=== AIM ===
Identify each line in the items below that contains the string "bass" and copy those lines out. Case counts.

=== SUPPLIED ENTRIES ===
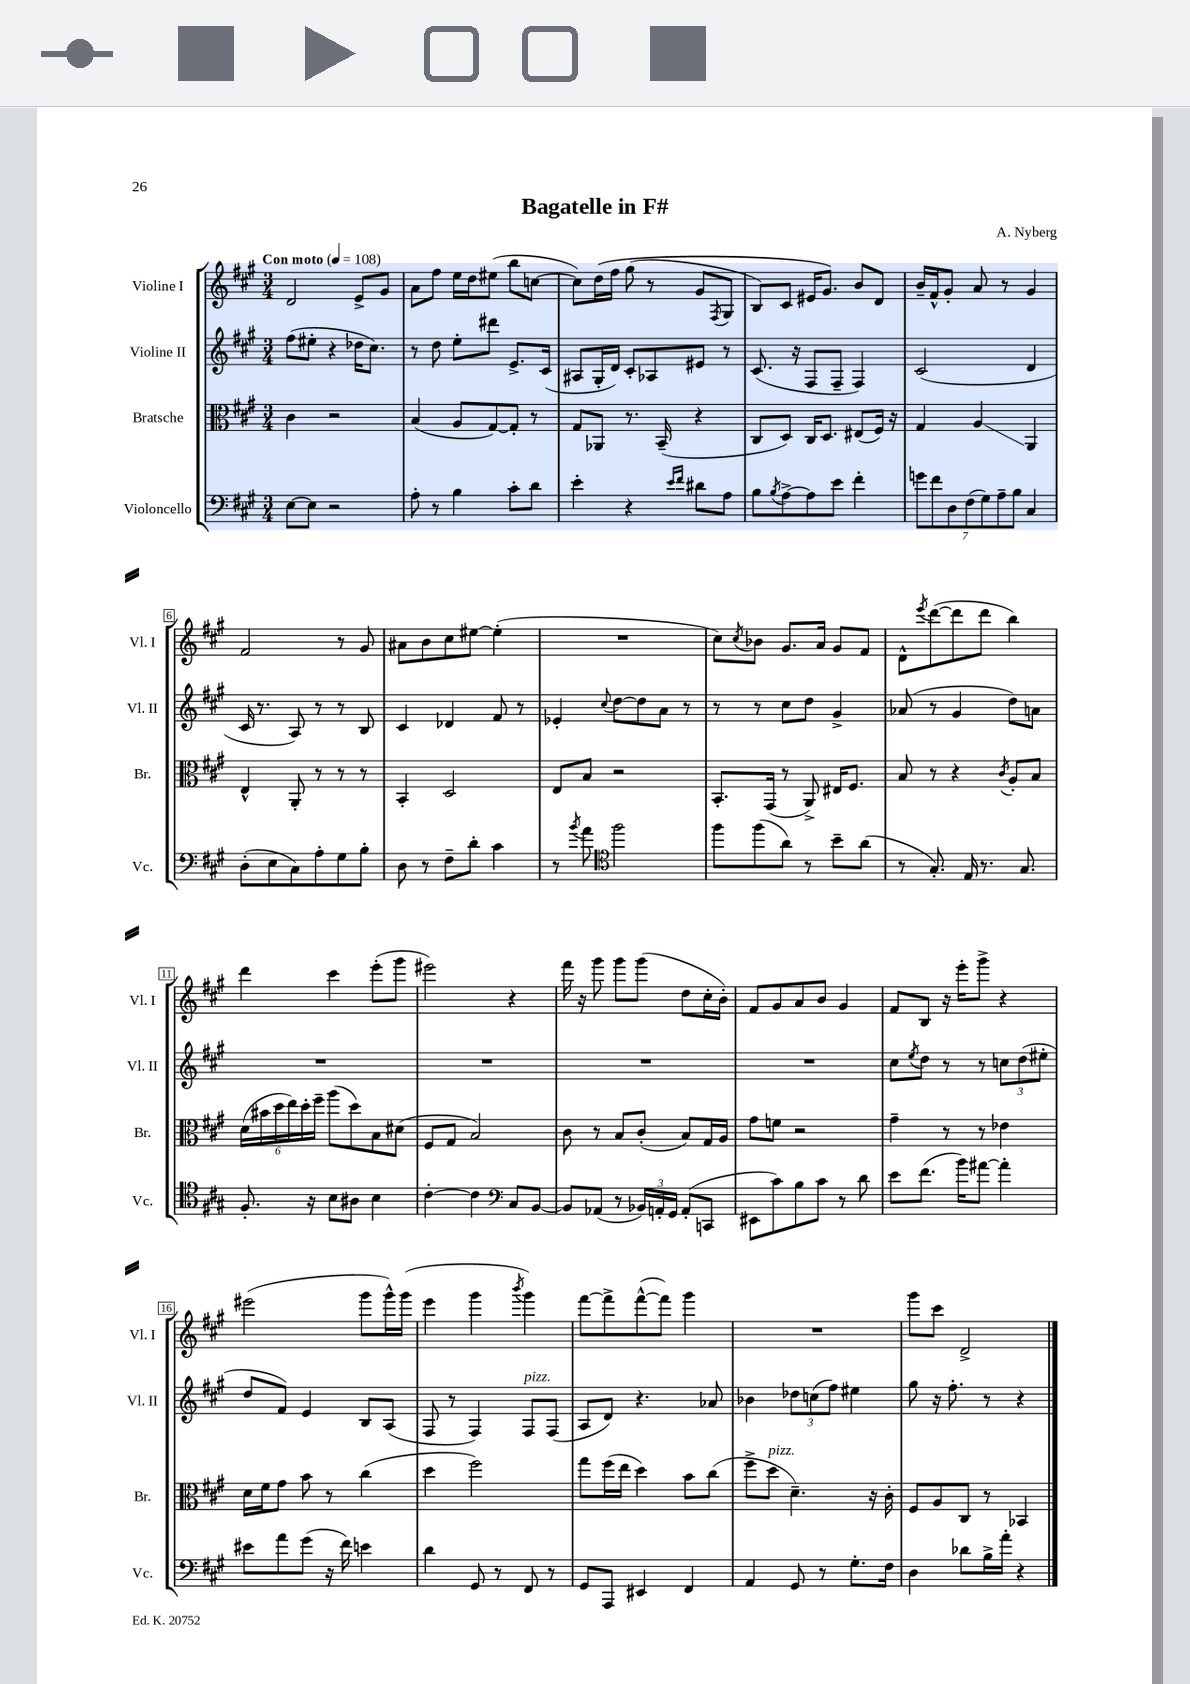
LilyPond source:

\header { title = "Bagatelle in F#" composer = "A. Nyberg" }
<<
\new StaffGroup <<
\new Staff = "s0" \with { instrumentName = "Violine I" shortInstrumentName = "Vl. I" } {
    \clef treble \key a \major \numericTimeSignature \time 3/4 \tempo "Con moto" 4 = 108
    d'2 e'8-> gis'8 |
    a'8 fis''8 e''16 d''16 eis''8( b''8 c''8~ |
    c''8) d''16\( fis''16 gis''8( r8 gis'8 \acciaccatura { fis8 } gis8 |
    b8) cis'8 eis'16 gis'8.\) b'8 d'8 |
    b'16-- fis'16-^ gis'8-. a'8 r8 gis'4 |
    fis'2 r8 gis'8 |
    ais'8 b'8 cis''8 eis''8~ eis''4-.( |
    R2. |
    cis''8) \acciaccatura { cis''8 } bes'8 gis'8. a'16 gis'8 fis'8 |
    d'8-^ \acciaccatura { e'''8 } d'''8~( d'''8 d'''8 b''4) |
    d'''4 cis'''4 e'''8-.( gis'''8 |
    eis'''2) r4 |
    fis'''16 r16 gis'''8 gis'''8 gis'''8( d''8 cis''16-. b'16-.) |
    fis'8 gis'8 a'8 b'8 gis'4 |
    fis'8 b8 r16 e'''16-. gis'''8-> r4 |
    eis'''2( gis'''8 gis'''16-^) gis'''16( |
    e'''4 gis'''4 \acciaccatura { b'''8 } gis'''4) |
    fis'''8~ fis'''8-> fis'''8~-^( fis'''8) gis'''4 |
    R2. |
    gis'''8 cis'''8 d'2-> \bar "|." |
}
\new Staff = "s1" \with { instrumentName = "Violine II" shortInstrumentName = "Vl. II" } {
    \clef treble \key a \major \numericTimeSignature \time 3/4
    fis''8( eis''8-. r4 des''16 cis''8.) |
    r8 d''8 e''8-. dis'''8 e'8.-> cis'16( |
    ais8 gis16-. d'16) cis'8-. aes8 eis'8 r8 |
    cis'8.( r16 fis8 fis8-- fis4) |
    cis'2( d'4 |
    cis'16 r8. a8) r8 r8 b8 |
    cis'4 des'4 fis'8 r8 |
    ees'4-. \appoggiatura { cis''8 } d''8~ d''8 a'8 r8 |
    r8 r8 cis''8 d''8 gis'4-> |
    aes'8( r8 gis'4 d''8) a'8 |
    R2. |
    R2. |
    R2. |
    R2. |
    cis''8 \acciaccatura { e''8 } d''8 r8 r8 \tuplet 3/2 { c''8 d''8( eis''8-. } |
    d''8 fis'8) e'4 b8 a8( |
    fis8 r8 fis4) fis8^\markup { \italic "pizz." } fis8( |
    a8 d'8) r4. aes'8 |
    bes'4 \tuplet 3/2 { des''8 c''8( fis''8) } eis''4 |
    gis''8 r16 fis''8.-. r8 r4 \bar "|." |
}
\new Staff = "s2" \with { instrumentName = "Bratsche" shortInstrumentName = "Br." } {
    \clef alto \key a \major \numericTimeSignature \time 3/4
    cis'4 r2 |
    b4( a8 gis8~) gis8-. r8 |
    gis8 aes,8 r8. b,16--( r4 |
    cis8 d8) cis16 d8. eis8( fis16) r16 |
    gis4 a4\glissando a,4 |
    e4-^ a,8-. r8 r8 r8 |
    b,4-. d2 |
    e8 b8 r2 |
    b,8.-. gis,16( r8 a,8->) eis16 fis8. |
    b8 r8 r4 \acciaccatura { cis'8 } a8-. b8 |
    \tuplet 6/4 { d'16( bis'16 d''16 e''16) d''16-. fis''16-- } a''8( d''8) b8 dis'8( |
    fis8 gis8 b2) |
    cis'8 r8 b8 cis'8-.( b8) gis16 a16 |
    gis'8 f'8 r2 |
    gis'4-- r8 r8 ees'4 |
    d'16 fis'16 gis'8 b'8 r8 cis''4( |
    d''4 fis''2) |
    gis''8 fis''16( e''16 d''4) b'8 cis''8( |
    fis''8-> d''8^\markup { \italic "pizz." } d'4.--) r16 cis'16-. |
    fis8 a8 cis8 r8 bes,4 \bar "|." |
}
\new Staff = "s3" \with { instrumentName = "Violoncello" shortInstrumentName = "Vc." } {
    \clef bass \key a \major \numericTimeSignature \time 3/4
    e8~ e8 r2 |
    a8-. r8 b4 cis'8-. d'8 |
    e'4-. r4 \grace { e'16 fis'16 } dis'8 a8 |
    b8 \acciaccatura { b8 } a8~-> a8 e'8 fis'4-. |
    \tuplet 7/4 { g'8 fis'8 d8 fis8( gis8) a8-- b8 } cis4 |
    d8-.( e8 cis8) a8-. gis8 b8-. |
    d8 r8 fis8-- d'8-. cis'4 |
    r8 \acciaccatura { b'8 } a'8 \clef tenor fis''2 |
    fis''8 fis''8( a'8) r8 b'8-- a'8( |
    r8 gis8.-.) e16 r8. gis8. |
    fis8.-. r16 b8 ais8 b4 |
    cis'4~-. cis'4 \clef bass cis8 b,8~ |
    b,8 aes,8( r8 \tuplet 3/2 { bes,16) a,16-. gis,16 } a,8-.( c,8 |
    eis,8 cis'8) b8 cis'8 r8 d'8 |
    e'8 fis'8.( b'16) ais'8~ ais'4-. |
    eis'8 a'8 gis'8( r16 fis'16) e'4 |
    d'4 gis,8 r8 fis,8 r8 |
    gis,8 a,,8 eis,4 fis,4 |
    a,4 gis,8 r8 gis8.-. fis16 |
    d4 des'8 b16-> a'16-. r4 \bar "|." |
}
>>
>>
\layout { \context { \Score \override BarNumber.stencil = #(make-stencil-boxer 0.1 0.3 ly:text-interface::print) } }
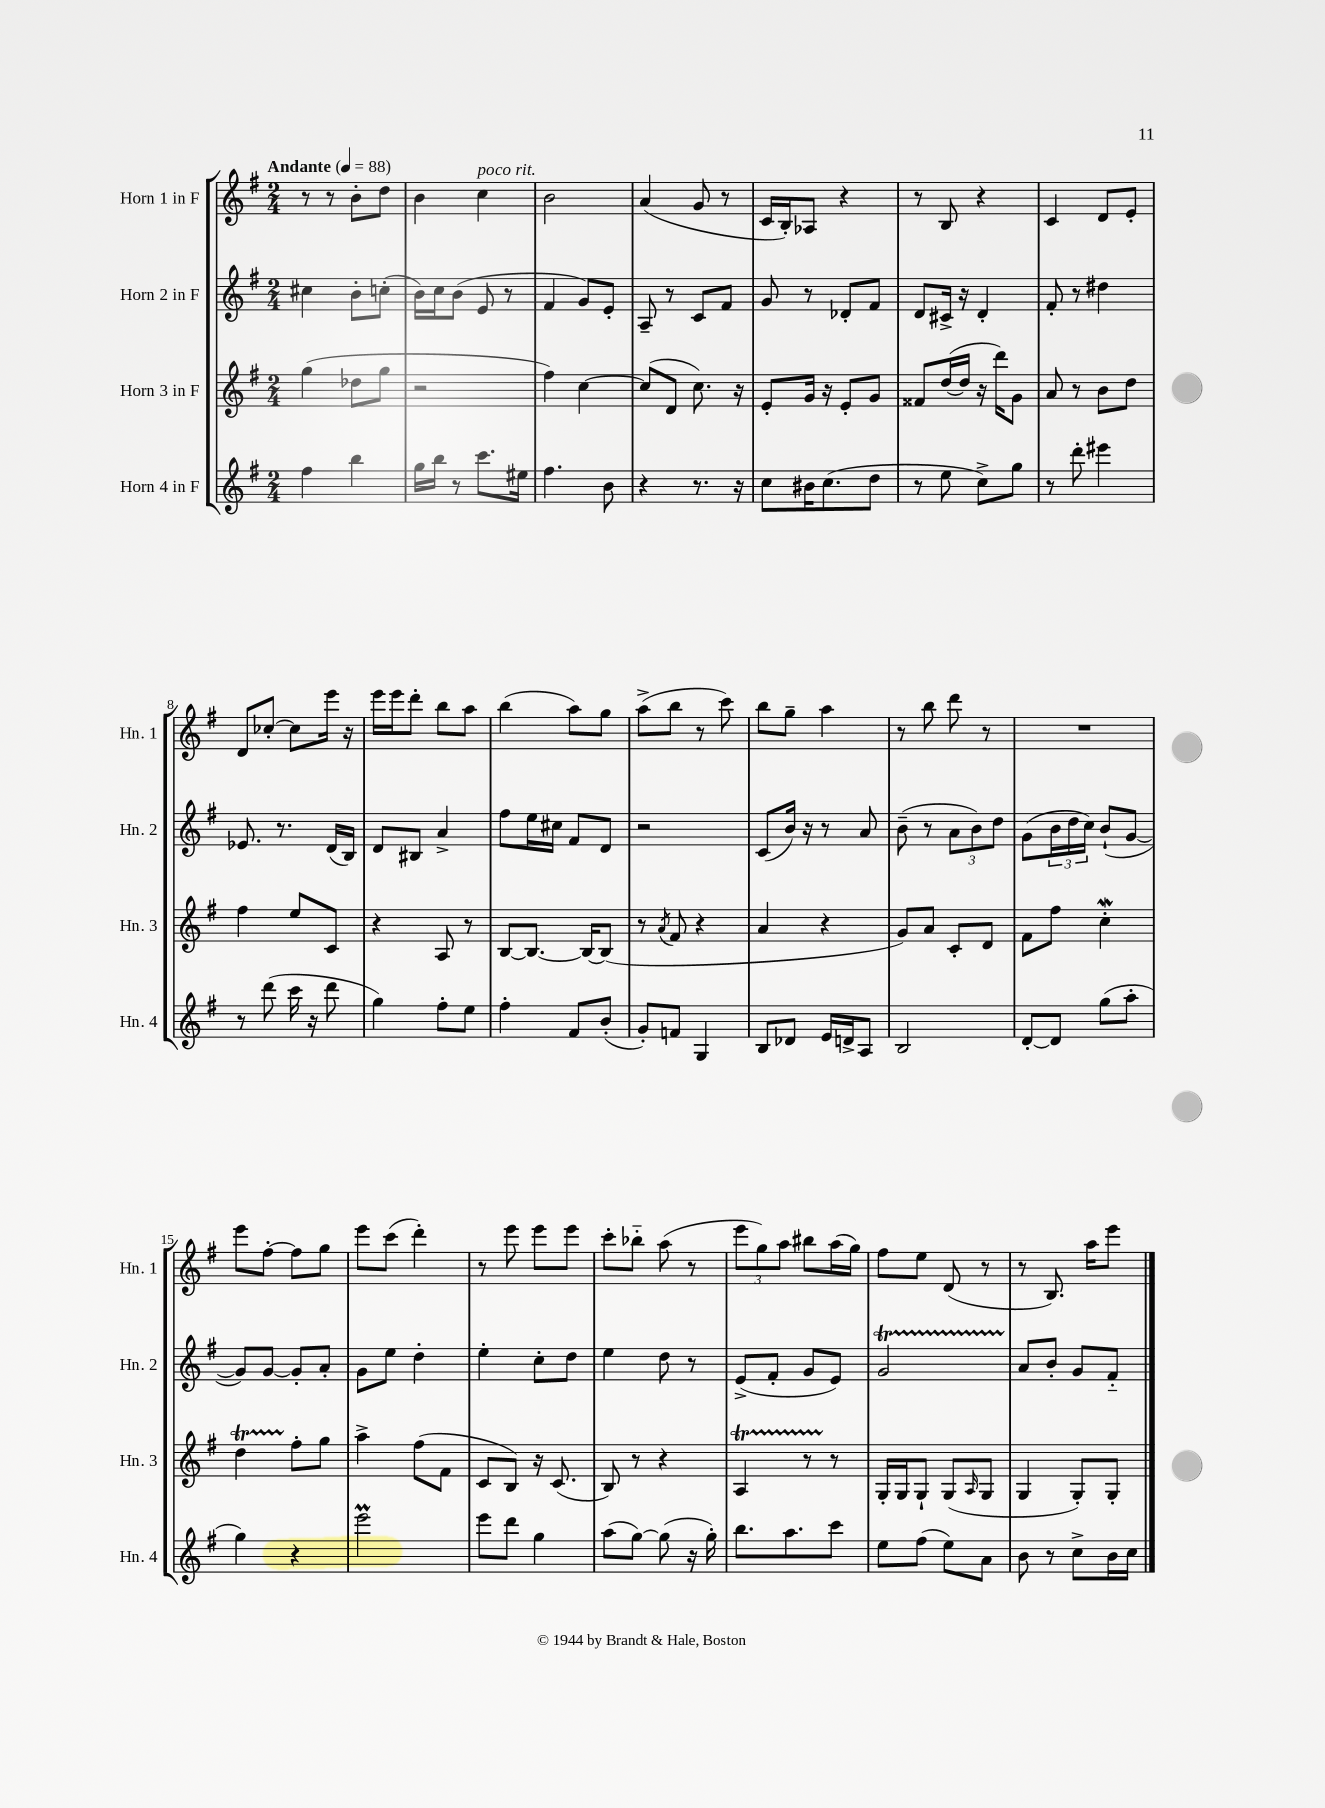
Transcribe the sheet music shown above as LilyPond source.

<<
\new StaffGroup <<
\new Staff = "s0" \with { instrumentName = "Horn 1 in F" shortInstrumentName = "Hn. 1" } {
    \clef treble \key g \major \numericTimeSignature \time 2/4 \tempo "Andante" 4 = 88
    r8 r8 b'8-. d''8 |
    b'4 c''4^\markup { \italic "poco rit." } |
    b'2 |
    a'4( g'8 r8 |
    c'16 b16-.) aes8 r4 |
    r8 b8 r4 |
    c'4 d'8 e'8-. |
    d'8 ces''8~-. ces''8 e'''16 r16 |
    e'''16 e'''16 d'''8-. b''8 a''8 |
    b''4( a''8) g''8 |
    a''8->( b''8 r8 c'''8) |
    b''8 g''8-- a''4 |
    r8 b''8 d'''8 r8 |
    R2 |
    e'''8 fis''8~-. fis''8 g''8 |
    e'''8 c'''8( d'''4-.) |
    r8 e'''8 e'''8 e'''8 |
    c'''8-. bes''8-_ a''8( r8 |
    \tuplet 3/2 { e'''8 g''8) a''8 } bis''8 a''16( g''16) |
    fis''8 e''8 d'8( r8 |
    r8 b8.) a''16 e'''8 \bar "|." |
}
\new Staff = "s1" \with { instrumentName = "Horn 2 in F" shortInstrumentName = "Hn. 2" } {
    \clef treble \key g \major \numericTimeSignature \time 2/4
    cis''4 b'8-. c''8-.( |
    b'16) c''16 b'8( e'8 r8 |
    fis'4 g'8) e'8-. |
    a8-- r8 c'8 fis'8 |
    g'8 r8 des'8-. fis'8 |
    d'8 cis'16-> r16 d'4-. |
    fis'8-. r8 dis''4 |
    ees'8. r8. d'16( b16) |
    d'8 bis8 a'4-> |
    fis''8 e''16 cis''16 fis'8 d'8 |
    r2 |
    c'8( b'16) r16 r8 a'8 |
    b'8--( r8 \tuplet 3/2 { a'8 b'8) d''8 } |
    g'8( \tuplet 3/2 { b'16 d''16 c''16) } b'8-!( g'8~ |
    g'8) g'8~ g'8-. a'8-. |
    g'8 e''8 d''4-. |
    e''4-. c''8-. d''8 |
    e''4 d''8 r8 |
    e'8->( fis'8-. g'8 e'8) |
    g'2\startTrillSpan |
    a'8\stopTrillSpan b'8-. g'8 fis'8-_ \bar "|." |
}
\new Staff = "s2" \with { instrumentName = "Horn 3 in F" shortInstrumentName = "Hn. 3" } {
    \clef treble \key g \major \numericTimeSignature \time 2/4
    g''4( des''8 g''8 |
    r2 |
    fis''4) c''4~ |
    c''8( d'8 c''8.) r16 |
    e'8-. g'16 r16 e'8-. g'8 |
    fisis'8 d''16~( d''16 r16 d'''16) g'8 |
    a'8 r8 b'8 d''8 |
    fis''4 e''8 c'8 |
    r4 a8 r8 |
    b8~ b8.~ b16~ b8( |
    r8 \acciaccatura { a'8 } fis'8 r4 |
    a'4 r4 |
    g'8) a'8 c'8-. d'8 |
    fis'8 fis''8 c''4-.\mordent |
    d''4\startTrillSpan fis''8-.\stopTrillSpan g''8 |
    a''4-> fis''8( fis'8 |
    c'8 b8) r16 c'8.( |
    b8) r8 r4 |
    a4\startTrillSpan r8 r8\stopTrillSpan |
    g16-. g16 g8-! g8( \grace { a16 } g8 |
    g4 g8-.) g8-. \bar "|." |
}
\new Staff = "s3" \with { instrumentName = "Horn 4 in F" shortInstrumentName = "Hn. 4" } {
    \clef treble \key g \major \numericTimeSignature \time 2/4
    fis''4 b''4 |
    g''16 b''16 r8 c'''8. eis''16 |
    fis''4. b'8 |
    r4 r8. r16 |
    c''8 bis'16 c''8.( d''8 |
    r8 e''8 c''8->) g''8 |
    r8 d'''8-. eis'''4 |
    r8 d'''8( c'''16 r16 d'''8 |
    g''4) fis''8-. e''8 |
    fis''4-. fis'8 b'8-.( |
    g'8-.) f'8 g4 |
    b8 des'8 e'16 d'16-> a8 |
    b2 |
    d'8~-. d'8 g''8( a''8-. |
    g''4) r4 |
    e'''2\prall |
    e'''8 d'''8 g''4 |
    a''8( g''8~) g''8( r16 g''16-.) |
    b''8. a''8. c'''8 |
    e''8 fis''8( e''8) a'8 |
    b'8 r8 c''8-> b'16 c''16 \bar "|." |
}
>>
>>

=== RESPONSE TO THIS TASK ===
    \clef bass \key a \major \numericTimeSignature \time 3/4
    cis'4~-. cis'4 \clef bass cis8 b,8~ |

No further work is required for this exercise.